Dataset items
------------------------
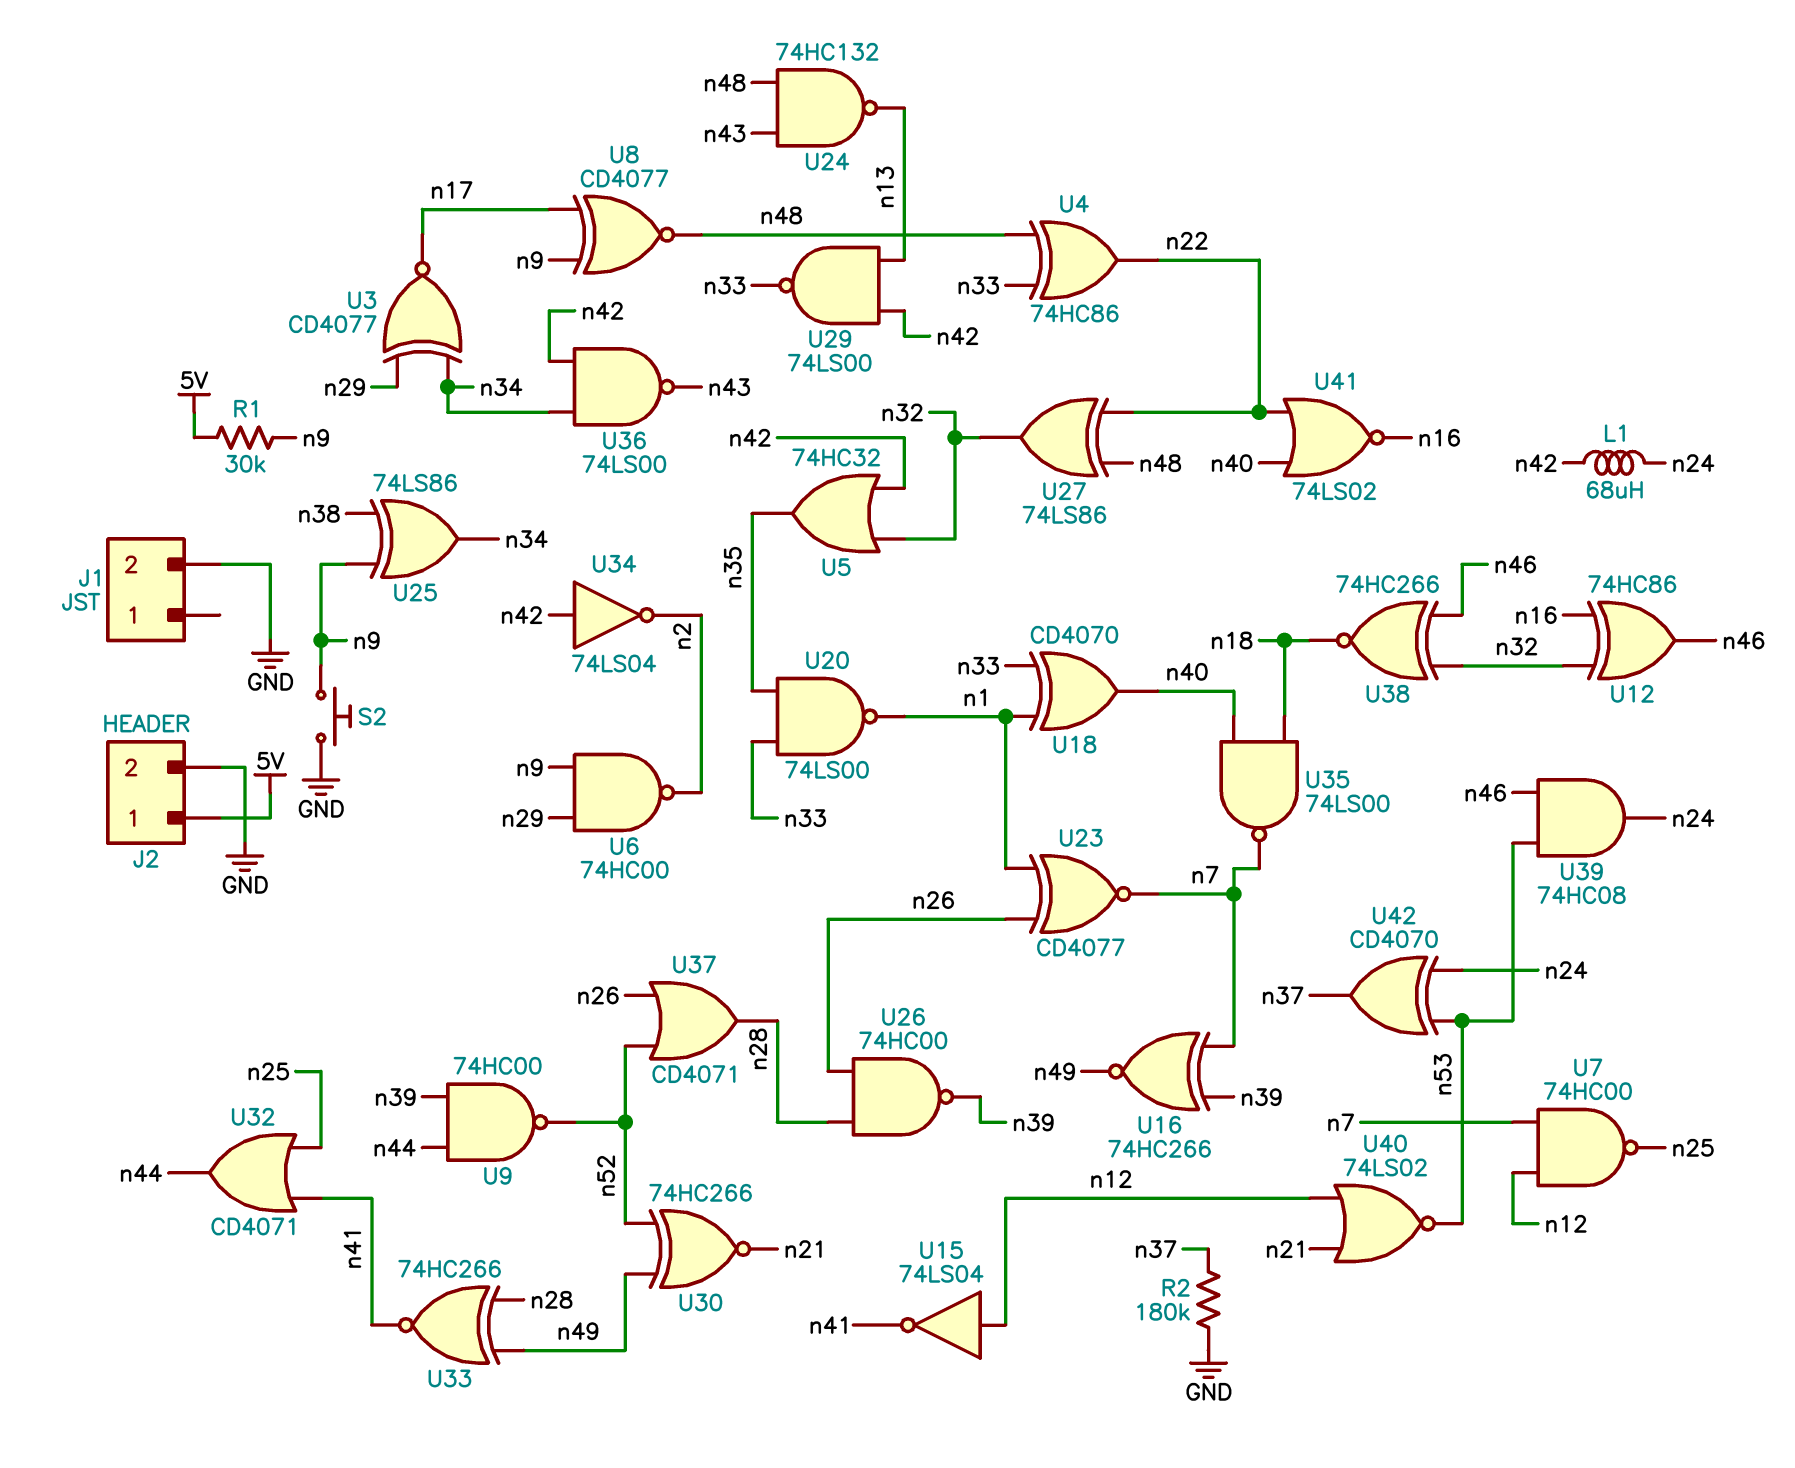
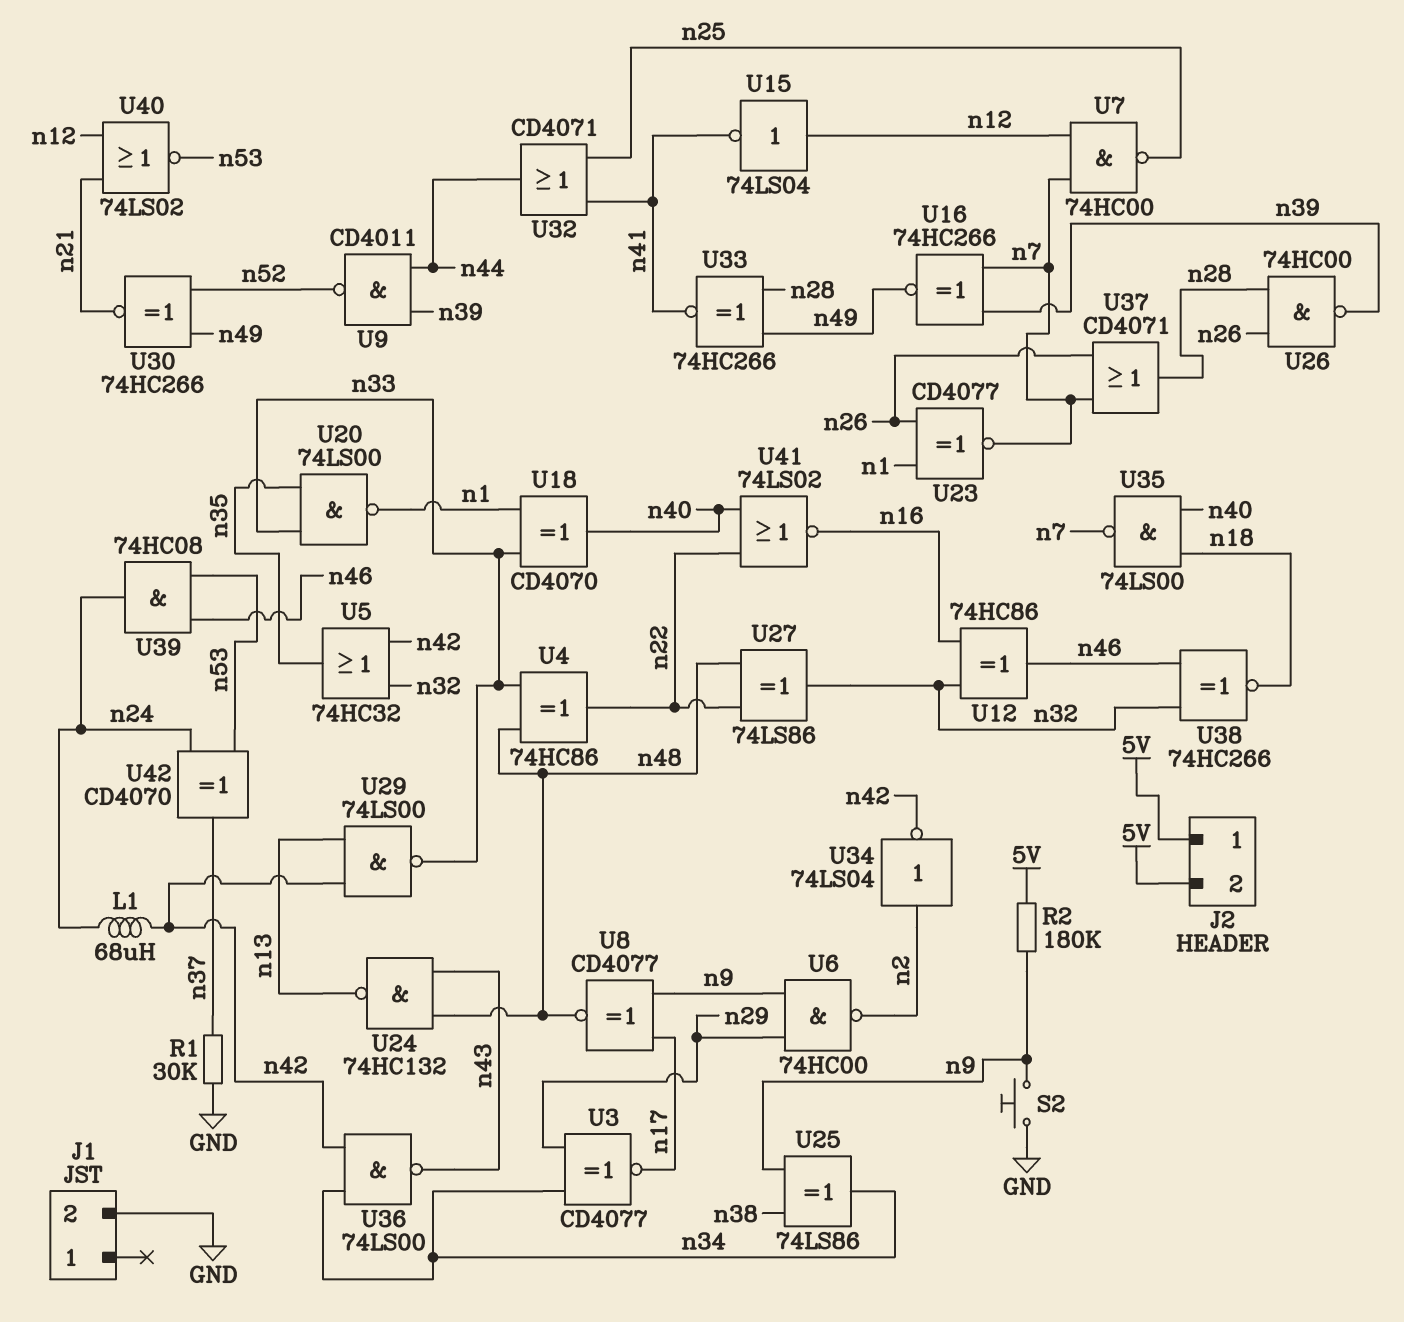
J2 pin 2: GND -> 5V
R1: 30k (5V, n9) -> 30k (GND, n37)
R2: 180k (GND, n37) -> 180k (5V, n9)
U9: NAND 74HC00 (in n39, in n44, out n52) -> NAND CD4011 (in n39, in n44, out n52)
U34: NOT 74LS04 (in n42, out n2) -> NOT 74LS04 (in n2, out n42)
U37: OR CD4071 (in n26, in n52, out n28) -> OR CD4071 (in n7, in n26, out n28)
------------------------
*Your instructions*
Return the lines above, from the one containing "R1: 30k (5V, n9) -> 30k (GND, n37)" to the end, exactly as they stand.

*Reply to the exercise*
R1: 30k (5V, n9) -> 30k (GND, n37)
R2: 180k (GND, n37) -> 180k (5V, n9)
U9: NAND 74HC00 (in n39, in n44, out n52) -> NAND CD4011 (in n39, in n44, out n52)
U34: NOT 74LS04 (in n42, out n2) -> NOT 74LS04 (in n2, out n42)
U37: OR CD4071 (in n26, in n52, out n28) -> OR CD4071 (in n7, in n26, out n28)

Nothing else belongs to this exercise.